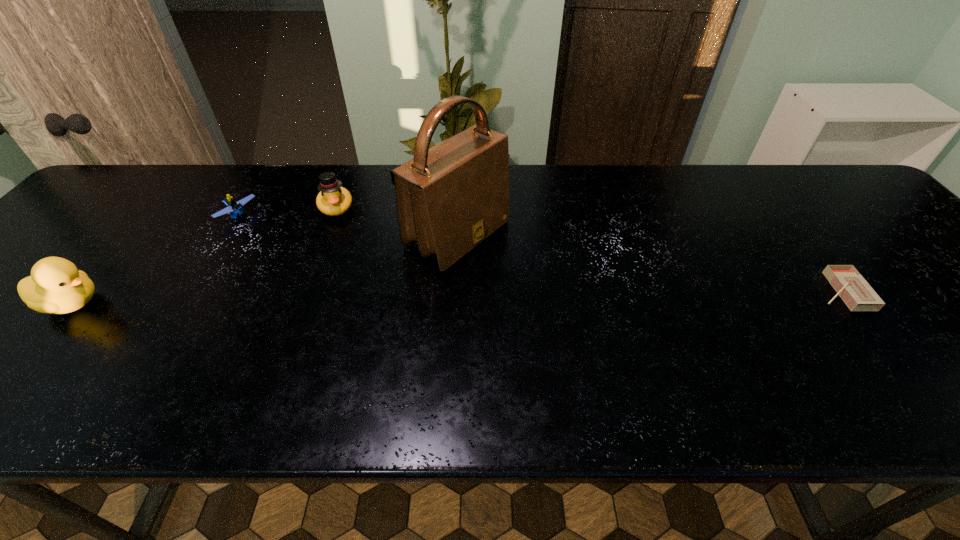
This screenshot has height=540, width=960. Identify the location of blank region between the shortest object and the left duck. tap(456, 297).

You are a GUI agent. You are given a task and a screenshot of the screen. Output one action in this format:
    pyautogui.click(x=<x>, y=<y>)
    Task: Click on the object that stands as the second closest to the farther duck
    The height and width of the screenshot is (540, 960).
    Given the screenshot: What is the action you would take?
    pyautogui.click(x=234, y=208)

Select which object appears as the second closest to the shortest object. Please provide its 2D coordinates. Your answer should be formatted as a tuple, i.e. [(x, y)], where the tuple contains the x and y coordinates of a point satisfying the conditions above.

[(333, 200)]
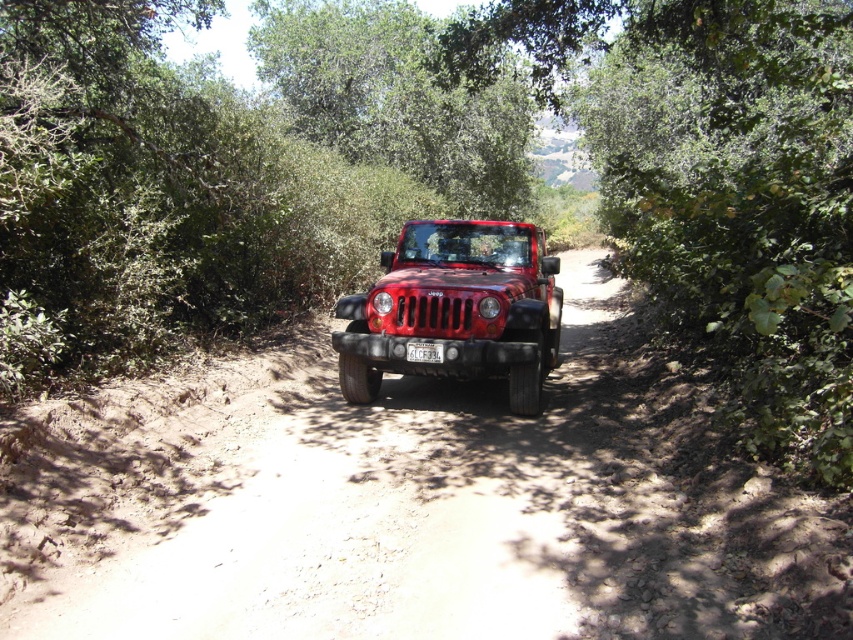
Question: Can you confirm if green leafy tree at center is bigger than matte red jeep at center?

Choices:
 (A) yes
 (B) no

Answer: (A)

Question: Which of the following is the closest to the observer?

Choices:
 (A) green leafy tree at center
 (B) matte red jeep at center

Answer: (A)

Question: Observing the image, what is the correct spatial positioning of green leafy tree at center in reference to matte red jeep at center?

Choices:
 (A) right
 (B) left

Answer: (A)

Question: Can you confirm if green leafy tree at center is bigger than matte red jeep at center?

Choices:
 (A) no
 (B) yes

Answer: (B)

Question: Which of the following is the closest to the observer?

Choices:
 (A) green leafy tree at center
 (B) matte red jeep at center

Answer: (A)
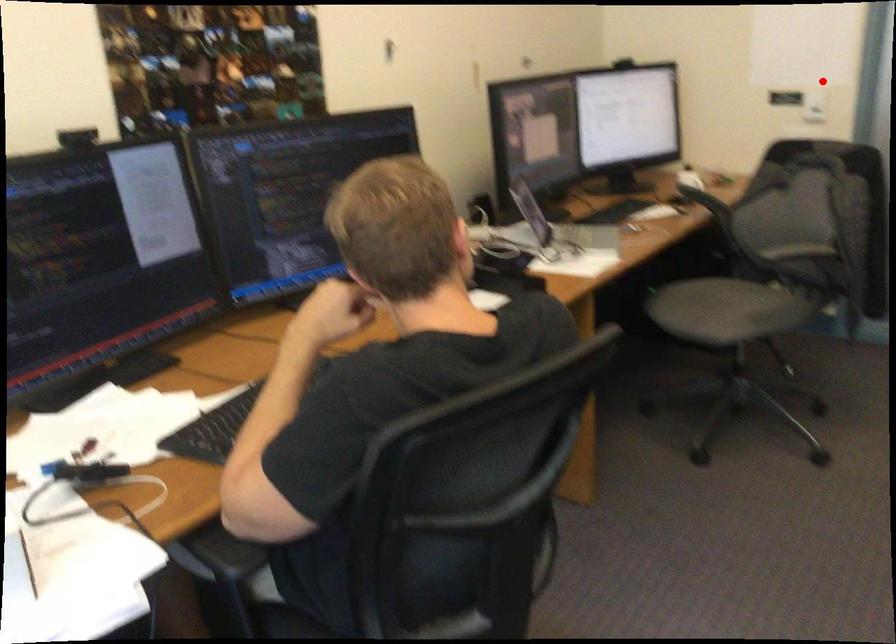
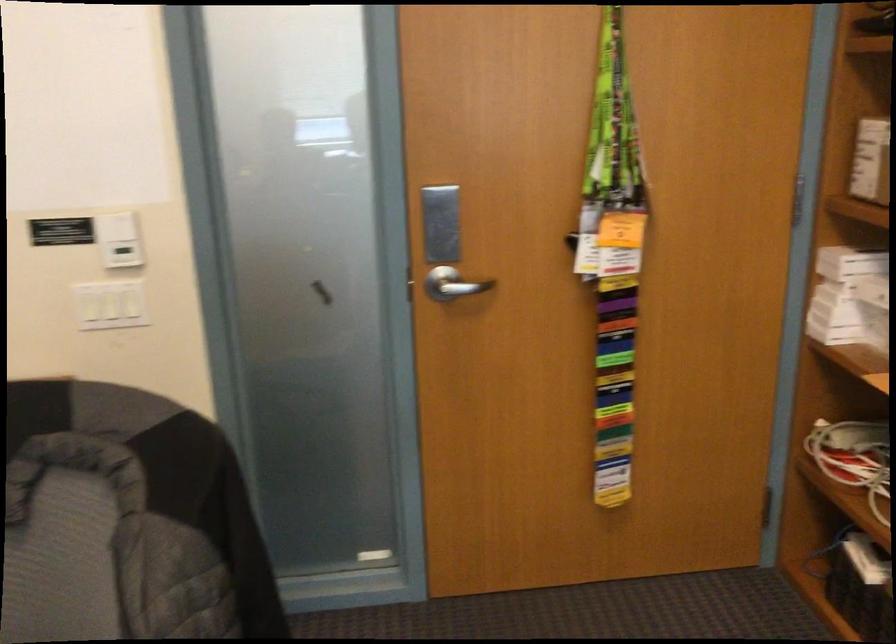
In the second image, find the point that corresponds to the highlighted location in the first image.

(116, 225)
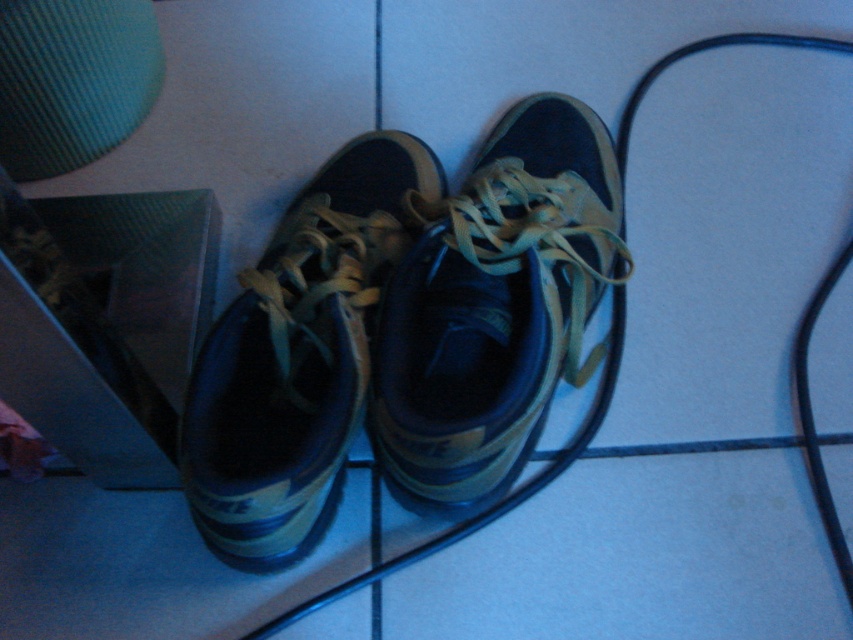
Identify the location of matte black sneaker at center. Image resolution: width=853 pixels, height=640 pixels. (496, 305).

Locate an element on the screen. The height and width of the screenshot is (640, 853). matte black sneaker at center is located at coordinates (496, 305).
------------
**Your objective**
Recast the material above as a JSON list of strings, with one string for each line and blank lines left out. Leave the pictures out of the answer.

**Reply**
[
  "This screenshot has height=540, width=960. Identify the location of blank region between the shortest object and the left duck. tap(456, 297).",
  "You are a GUI agent. You are given a task and a screenshot of the screen. Output one action in this format:",
  "    pyautogui.click(x=<x>, y=<y>)",
  "    Task: Click on the object that stands as the second closest to the farther duck",
  "    The height and width of the screenshot is (540, 960).",
  "    Given the screenshot: What is the action you would take?",
  "    pyautogui.click(x=234, y=208)",
  "Select which object appears as the second closest to the shortest object. Please provide its 2D coordinates. Your answer should be formatted as a tuple, i.e. [(x, y)], where the tuple contains the x and y coordinates of a point satisfying the conditions above.",
  "[(333, 200)]",
  "Question: Can you confirm if green leafy tree at center is bigger than matte red jeep at center?",
  "Choices:",
  " (A) yes",
  " (B) no",
  "Answer: (A)",
  "Question: Which of the following is the closest to the observer?",
  "Choices:",
  " (A) green leafy tree at center",
  " (B) matte red jeep at center",
  "Answer: (A)",
  "Question: Observing the image, what is the correct spatial positioning of green leafy tree at center in reference to matte red jeep at center?",
  "Choices:",
  " (A) right",
  " (B) left",
  "Answer: (A)",
  "Question: Can you confirm if green leafy tree at center is bigger than matte red jeep at center?",
  "Choices:",
  " (A) no",
  " (B) yes",
  "Answer: (B)",
  "Question: Which of the following is the closest to the observer?",
  "Choices:",
  " (A) green leafy tree at center",
  " (B) matte red jeep at center",
  "Answer: (A)",
  "In the second image, find the point that corresponds to the highlighted location in the first image.",
  "(116, 225)",
  "Identify the location of matte black sneaker at center. Image resolution: width=853 pixels, height=640 pixels. (496, 305).",
  "Locate an element on the screen. The height and width of the screenshot is (640, 853). matte black sneaker at center is located at coordinates (496, 305)."
]